━━━ Data under study
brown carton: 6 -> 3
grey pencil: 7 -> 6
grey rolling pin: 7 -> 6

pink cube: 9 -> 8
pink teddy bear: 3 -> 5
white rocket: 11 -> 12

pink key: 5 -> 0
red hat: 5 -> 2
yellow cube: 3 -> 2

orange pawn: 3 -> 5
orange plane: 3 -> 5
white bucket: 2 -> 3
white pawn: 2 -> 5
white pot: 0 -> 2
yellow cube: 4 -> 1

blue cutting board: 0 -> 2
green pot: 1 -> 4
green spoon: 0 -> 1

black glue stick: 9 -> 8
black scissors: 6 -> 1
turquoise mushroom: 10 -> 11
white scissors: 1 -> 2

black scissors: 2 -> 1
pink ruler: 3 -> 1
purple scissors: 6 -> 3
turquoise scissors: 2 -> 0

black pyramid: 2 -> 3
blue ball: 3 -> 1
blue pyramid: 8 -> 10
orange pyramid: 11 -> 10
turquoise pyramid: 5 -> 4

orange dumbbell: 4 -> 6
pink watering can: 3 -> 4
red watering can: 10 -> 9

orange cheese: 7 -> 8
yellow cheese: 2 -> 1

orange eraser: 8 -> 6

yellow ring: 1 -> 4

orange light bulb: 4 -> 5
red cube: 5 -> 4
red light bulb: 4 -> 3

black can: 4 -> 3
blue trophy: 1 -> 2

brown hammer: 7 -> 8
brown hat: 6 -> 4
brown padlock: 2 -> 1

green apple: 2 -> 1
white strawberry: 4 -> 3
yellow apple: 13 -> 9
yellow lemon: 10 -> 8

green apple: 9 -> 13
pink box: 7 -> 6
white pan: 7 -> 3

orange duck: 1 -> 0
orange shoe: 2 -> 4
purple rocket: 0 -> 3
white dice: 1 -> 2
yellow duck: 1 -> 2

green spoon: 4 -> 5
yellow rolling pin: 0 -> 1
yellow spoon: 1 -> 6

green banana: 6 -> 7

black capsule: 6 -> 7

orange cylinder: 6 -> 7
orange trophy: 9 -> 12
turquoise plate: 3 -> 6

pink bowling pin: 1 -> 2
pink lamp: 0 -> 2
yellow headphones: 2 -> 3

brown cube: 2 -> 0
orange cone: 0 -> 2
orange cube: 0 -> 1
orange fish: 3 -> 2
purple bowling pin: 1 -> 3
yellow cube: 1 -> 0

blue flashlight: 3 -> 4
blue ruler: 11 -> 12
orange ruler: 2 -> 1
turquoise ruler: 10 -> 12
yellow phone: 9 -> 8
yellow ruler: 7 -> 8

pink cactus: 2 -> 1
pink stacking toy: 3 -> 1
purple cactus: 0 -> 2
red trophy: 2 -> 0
━━━━━━
▶ What is required
Every line where "brown" appears must be returned from the listing above.

▶ Answer box
brown carton: 6 -> 3
brown hammer: 7 -> 8
brown hat: 6 -> 4
brown padlock: 2 -> 1
brown cube: 2 -> 0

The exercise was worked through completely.